- **EXERCISE DIRECTIONS**
Pull out and copy in full each line of the items below that contains the word "images".

- **PROVIDED DATA**
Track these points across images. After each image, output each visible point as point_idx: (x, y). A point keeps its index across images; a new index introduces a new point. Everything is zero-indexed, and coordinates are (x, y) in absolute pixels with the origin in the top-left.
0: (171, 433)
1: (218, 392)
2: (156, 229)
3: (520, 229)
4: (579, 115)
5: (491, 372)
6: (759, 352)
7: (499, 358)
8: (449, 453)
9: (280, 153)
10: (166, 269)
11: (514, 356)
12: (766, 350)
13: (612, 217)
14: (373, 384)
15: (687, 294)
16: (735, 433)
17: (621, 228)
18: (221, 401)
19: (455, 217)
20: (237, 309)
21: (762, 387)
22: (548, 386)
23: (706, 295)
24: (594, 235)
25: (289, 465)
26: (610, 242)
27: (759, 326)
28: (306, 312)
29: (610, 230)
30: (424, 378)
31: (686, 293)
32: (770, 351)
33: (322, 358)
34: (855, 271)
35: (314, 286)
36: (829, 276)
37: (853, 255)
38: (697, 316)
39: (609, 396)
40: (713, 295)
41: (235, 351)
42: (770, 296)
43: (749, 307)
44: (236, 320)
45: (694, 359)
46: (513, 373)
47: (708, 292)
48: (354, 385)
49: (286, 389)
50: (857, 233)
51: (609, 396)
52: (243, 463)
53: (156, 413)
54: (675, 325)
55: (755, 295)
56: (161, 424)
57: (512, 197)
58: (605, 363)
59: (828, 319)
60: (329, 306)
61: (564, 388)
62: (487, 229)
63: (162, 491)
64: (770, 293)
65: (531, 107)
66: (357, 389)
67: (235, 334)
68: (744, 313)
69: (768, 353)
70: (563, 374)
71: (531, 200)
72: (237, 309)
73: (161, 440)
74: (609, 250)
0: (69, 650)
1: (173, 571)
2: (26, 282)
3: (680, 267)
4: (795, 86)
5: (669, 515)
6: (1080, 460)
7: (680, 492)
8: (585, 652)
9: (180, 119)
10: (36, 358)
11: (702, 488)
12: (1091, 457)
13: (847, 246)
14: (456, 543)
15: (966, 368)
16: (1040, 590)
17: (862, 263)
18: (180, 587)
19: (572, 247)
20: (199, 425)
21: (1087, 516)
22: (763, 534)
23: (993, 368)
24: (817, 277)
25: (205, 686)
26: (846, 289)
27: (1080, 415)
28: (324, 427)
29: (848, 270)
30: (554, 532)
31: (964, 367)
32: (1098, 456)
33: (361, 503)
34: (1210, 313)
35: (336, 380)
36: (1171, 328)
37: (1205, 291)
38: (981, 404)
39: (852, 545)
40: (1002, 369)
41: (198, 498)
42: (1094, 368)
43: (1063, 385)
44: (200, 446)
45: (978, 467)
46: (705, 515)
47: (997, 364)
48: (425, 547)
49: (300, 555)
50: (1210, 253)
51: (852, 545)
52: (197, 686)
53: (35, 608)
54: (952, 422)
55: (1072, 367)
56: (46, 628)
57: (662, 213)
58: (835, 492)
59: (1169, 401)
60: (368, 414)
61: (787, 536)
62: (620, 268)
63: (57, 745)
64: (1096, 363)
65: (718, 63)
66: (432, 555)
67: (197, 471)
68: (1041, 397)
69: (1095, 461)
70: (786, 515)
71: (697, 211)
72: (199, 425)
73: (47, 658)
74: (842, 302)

- **SOLUTION TO THIS TASK**
Track these points across images. After each image, output each visible point as point_idx: (x, y). A point keeps its index across images; a new index introduces a new point. Everything is zero-indexed, and coordinates are (x, y) in absolute pixels with the origin in the top-left.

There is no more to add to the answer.